* Task to carry out
Render the material below as a numbered list with one line per item, omitting blank lines and the picture markers.

* Items
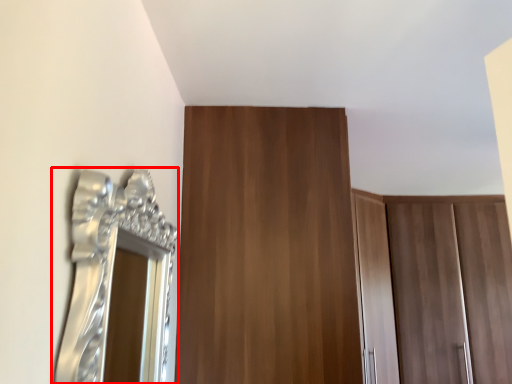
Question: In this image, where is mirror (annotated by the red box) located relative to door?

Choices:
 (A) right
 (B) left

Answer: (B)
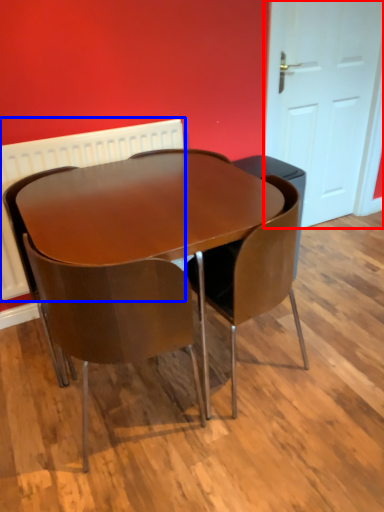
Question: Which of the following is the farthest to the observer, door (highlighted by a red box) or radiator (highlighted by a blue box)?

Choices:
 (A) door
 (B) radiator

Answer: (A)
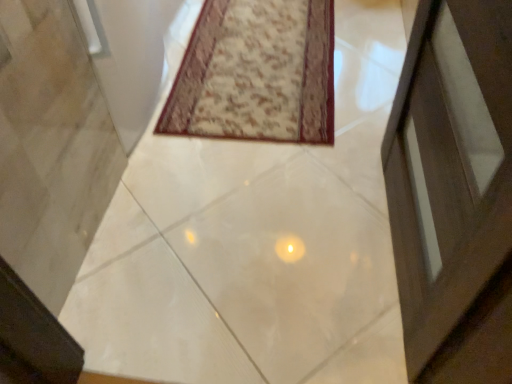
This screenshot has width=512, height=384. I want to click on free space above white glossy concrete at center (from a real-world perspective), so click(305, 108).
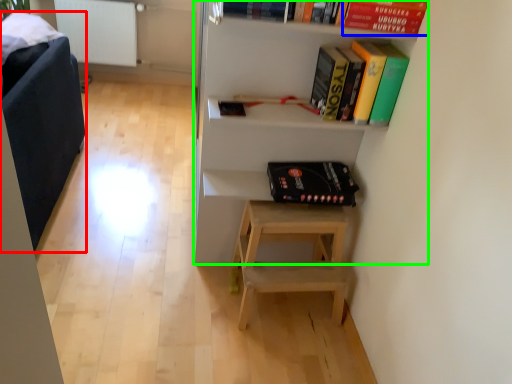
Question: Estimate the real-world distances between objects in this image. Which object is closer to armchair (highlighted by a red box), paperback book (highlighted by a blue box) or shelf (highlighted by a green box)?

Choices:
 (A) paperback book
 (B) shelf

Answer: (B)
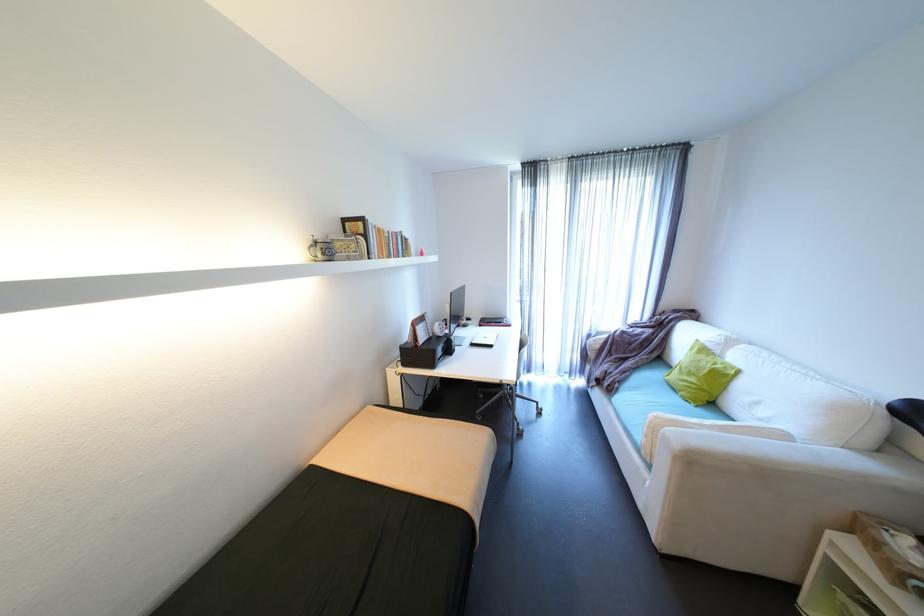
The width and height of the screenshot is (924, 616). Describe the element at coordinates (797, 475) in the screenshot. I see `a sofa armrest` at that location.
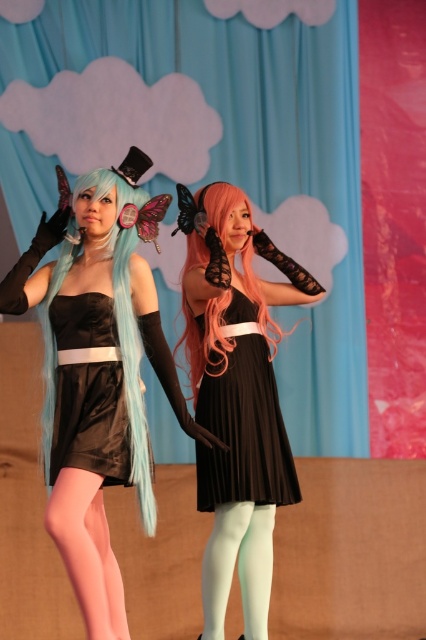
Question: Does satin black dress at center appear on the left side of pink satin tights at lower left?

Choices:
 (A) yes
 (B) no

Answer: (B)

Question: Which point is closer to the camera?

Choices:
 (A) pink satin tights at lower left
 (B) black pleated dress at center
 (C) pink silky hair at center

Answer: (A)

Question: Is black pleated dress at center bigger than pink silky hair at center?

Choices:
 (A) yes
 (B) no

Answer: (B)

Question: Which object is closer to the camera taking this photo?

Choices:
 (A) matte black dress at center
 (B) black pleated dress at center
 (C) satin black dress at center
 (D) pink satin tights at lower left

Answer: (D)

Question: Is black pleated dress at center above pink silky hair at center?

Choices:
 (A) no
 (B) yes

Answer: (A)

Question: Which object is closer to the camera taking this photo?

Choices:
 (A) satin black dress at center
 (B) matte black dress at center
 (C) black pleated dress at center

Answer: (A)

* Reply to the exercise
1. Question: In this image, where is mirror (annotated by the red box) located relative to door?
2. Choices:
3.  (A) right
4.  (B) left
5. Answer: (B)
6. Question: Which of the following is the farthest to the observer, door (highlighted by a red box) or radiator (highlighted by a blue box)?
7. Choices:
8.  (A) door
9.  (B) radiator
10. Answer: (A)
11. This screenshot has width=512, height=384. I want to click on free space above white glossy concrete at center (from a real-world perspective), so click(305, 108).
12. Question: Estimate the real-world distances between objects in this image. Which object is closer to armchair (highlighted by a red box), paperback book (highlighted by a blue box) or shelf (highlighted by a green box)?
13. Choices:
14.  (A) paperback book
15.  (B) shelf
16. Answer: (B)
17. The width and height of the screenshot is (924, 616). Describe the element at coordinates (797, 475) in the screenshot. I see `a sofa armrest` at that location.
18. Question: Does satin black dress at center appear on the left side of pink satin tights at lower left?
19. Choices:
20.  (A) yes
21.  (B) no
22. Answer: (B)
23. Question: Which point is closer to the camera?
24. Choices:
25.  (A) pink satin tights at lower left
26.  (B) black pleated dress at center
27.  (C) pink silky hair at center
28. Answer: (A)
29. Question: Is black pleated dress at center bigger than pink silky hair at center?
30. Choices:
31.  (A) yes
32.  (B) no
33. Answer: (B)
34. Question: Which object is closer to the camera taking this photo?
35. Choices:
36.  (A) matte black dress at center
37.  (B) black pleated dress at center
38.  (C) satin black dress at center
39.  (D) pink satin tights at lower left
40. Answer: (D)
41. Question: Is black pleated dress at center above pink silky hair at center?
42. Choices:
43.  (A) no
44.  (B) yes
45. Answer: (A)
46. Question: Which object is closer to the camera taking this photo?
47. Choices:
48.  (A) satin black dress at center
49.  (B) matte black dress at center
50.  (C) black pleated dress at center
51. Answer: (A)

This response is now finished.